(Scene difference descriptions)

....

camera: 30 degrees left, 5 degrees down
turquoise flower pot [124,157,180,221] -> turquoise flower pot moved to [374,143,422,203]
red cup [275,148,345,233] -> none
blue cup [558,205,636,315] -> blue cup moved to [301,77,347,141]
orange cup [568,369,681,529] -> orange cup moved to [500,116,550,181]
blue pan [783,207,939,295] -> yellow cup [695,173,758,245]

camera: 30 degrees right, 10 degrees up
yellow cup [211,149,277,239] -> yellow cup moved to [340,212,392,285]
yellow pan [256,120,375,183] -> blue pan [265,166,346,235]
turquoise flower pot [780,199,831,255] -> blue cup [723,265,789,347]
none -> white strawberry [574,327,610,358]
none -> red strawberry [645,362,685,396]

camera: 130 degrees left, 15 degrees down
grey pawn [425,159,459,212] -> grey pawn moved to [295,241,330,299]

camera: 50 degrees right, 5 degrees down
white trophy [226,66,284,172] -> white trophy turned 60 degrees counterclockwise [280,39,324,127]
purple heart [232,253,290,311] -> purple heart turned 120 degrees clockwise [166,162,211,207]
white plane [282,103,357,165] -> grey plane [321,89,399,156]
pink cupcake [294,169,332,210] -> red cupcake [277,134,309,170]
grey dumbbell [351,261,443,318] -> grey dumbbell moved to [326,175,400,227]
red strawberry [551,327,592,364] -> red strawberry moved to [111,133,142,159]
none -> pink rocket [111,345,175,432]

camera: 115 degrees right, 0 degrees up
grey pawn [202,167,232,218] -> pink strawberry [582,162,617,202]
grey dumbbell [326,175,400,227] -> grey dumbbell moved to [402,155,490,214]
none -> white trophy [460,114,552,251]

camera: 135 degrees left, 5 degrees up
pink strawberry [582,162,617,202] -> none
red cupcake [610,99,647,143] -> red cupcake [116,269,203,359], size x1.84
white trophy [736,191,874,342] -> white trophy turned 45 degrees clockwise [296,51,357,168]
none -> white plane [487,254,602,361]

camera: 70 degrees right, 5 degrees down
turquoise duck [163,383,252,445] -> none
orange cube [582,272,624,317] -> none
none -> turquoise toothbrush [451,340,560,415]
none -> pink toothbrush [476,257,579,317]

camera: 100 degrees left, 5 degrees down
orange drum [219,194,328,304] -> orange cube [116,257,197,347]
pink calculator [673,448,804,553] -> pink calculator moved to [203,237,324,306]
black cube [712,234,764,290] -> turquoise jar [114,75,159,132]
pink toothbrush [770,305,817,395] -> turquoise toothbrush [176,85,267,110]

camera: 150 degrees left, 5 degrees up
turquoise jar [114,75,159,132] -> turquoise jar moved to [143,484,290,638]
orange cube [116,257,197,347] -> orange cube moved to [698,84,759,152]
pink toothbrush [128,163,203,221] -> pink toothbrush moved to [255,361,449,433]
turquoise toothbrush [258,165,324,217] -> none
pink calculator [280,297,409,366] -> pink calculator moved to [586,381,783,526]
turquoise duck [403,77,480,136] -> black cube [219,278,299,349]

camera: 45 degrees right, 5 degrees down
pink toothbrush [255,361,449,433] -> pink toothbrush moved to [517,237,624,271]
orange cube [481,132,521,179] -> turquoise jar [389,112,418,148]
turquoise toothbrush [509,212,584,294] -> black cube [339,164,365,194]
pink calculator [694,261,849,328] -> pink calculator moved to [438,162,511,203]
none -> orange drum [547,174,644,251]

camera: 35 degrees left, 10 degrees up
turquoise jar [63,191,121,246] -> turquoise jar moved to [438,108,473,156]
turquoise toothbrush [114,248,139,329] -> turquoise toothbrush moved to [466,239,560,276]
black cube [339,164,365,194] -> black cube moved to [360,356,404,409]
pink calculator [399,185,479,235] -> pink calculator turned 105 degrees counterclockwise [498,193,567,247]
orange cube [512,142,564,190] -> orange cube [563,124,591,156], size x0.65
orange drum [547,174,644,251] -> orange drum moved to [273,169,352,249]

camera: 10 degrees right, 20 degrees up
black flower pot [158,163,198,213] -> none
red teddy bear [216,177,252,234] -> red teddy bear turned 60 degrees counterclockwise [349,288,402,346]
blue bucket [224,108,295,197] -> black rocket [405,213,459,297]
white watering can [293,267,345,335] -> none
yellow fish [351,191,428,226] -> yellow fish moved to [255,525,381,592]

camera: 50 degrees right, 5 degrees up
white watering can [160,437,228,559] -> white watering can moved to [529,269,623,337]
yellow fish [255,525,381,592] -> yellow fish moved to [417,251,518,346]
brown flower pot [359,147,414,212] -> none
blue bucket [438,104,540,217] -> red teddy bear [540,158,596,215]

....

- _EXERCISE BRIEF_
Could you restate word for word the lines above from the one containing "orange cube [512,142,564,190]" through the one containing "black flower pot [158,163,198,213] -> none", both included, and nothing else?

- _REPLY_
orange cube [512,142,564,190] -> orange cube [563,124,591,156], size x0.65
orange drum [547,174,644,251] -> orange drum moved to [273,169,352,249]

camera: 10 degrees right, 20 degrees up
black flower pot [158,163,198,213] -> none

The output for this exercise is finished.